WHAT TO WORK ON:
Look for the line that has "red padlock [495,165,525,211]" in the material below; please repeat it and every line after it, exactly, up to and including the line that has "blue spool [721,196,779,258]", and nothing else.

DATA FOR THE TASK:
■ ■ ■ ■
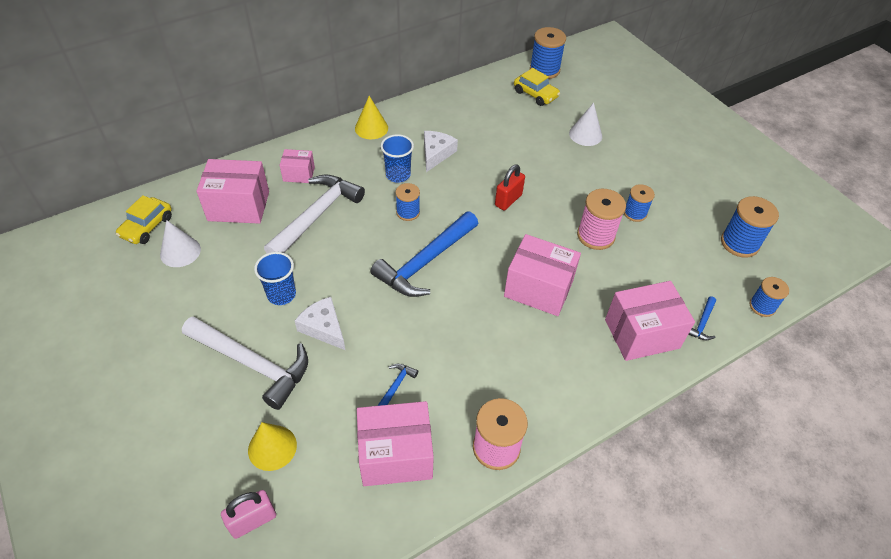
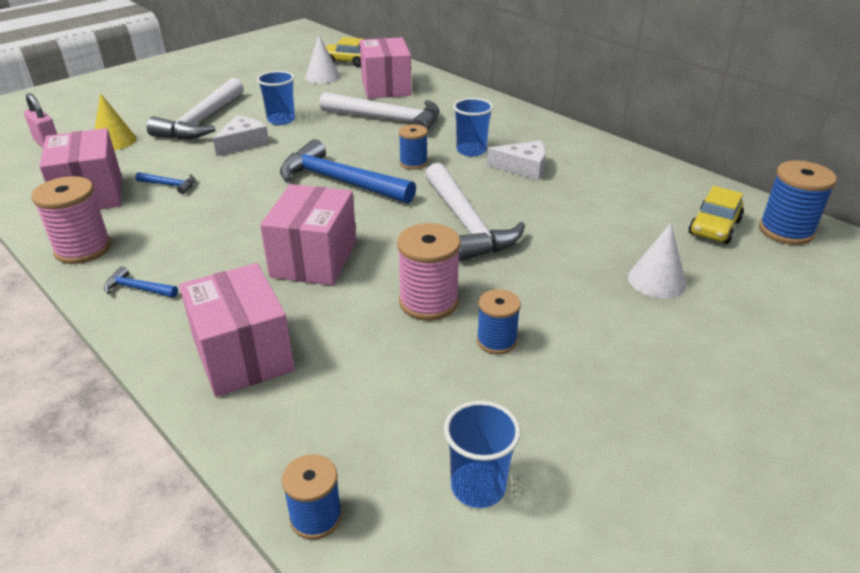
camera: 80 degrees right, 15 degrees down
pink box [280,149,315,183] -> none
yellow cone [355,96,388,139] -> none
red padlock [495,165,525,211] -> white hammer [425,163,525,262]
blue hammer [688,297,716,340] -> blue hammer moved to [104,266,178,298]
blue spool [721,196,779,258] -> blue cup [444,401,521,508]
■ ■ ■ ■
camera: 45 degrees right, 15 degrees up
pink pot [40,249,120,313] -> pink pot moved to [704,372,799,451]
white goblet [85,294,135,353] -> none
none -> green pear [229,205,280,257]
■ ■ ■ ■
TASK OUTPUT:
red padlock [495,165,525,211] -> white hammer [425,163,525,262]
blue hammer [688,297,716,340] -> blue hammer moved to [104,266,178,298]
blue spool [721,196,779,258] -> blue cup [444,401,521,508]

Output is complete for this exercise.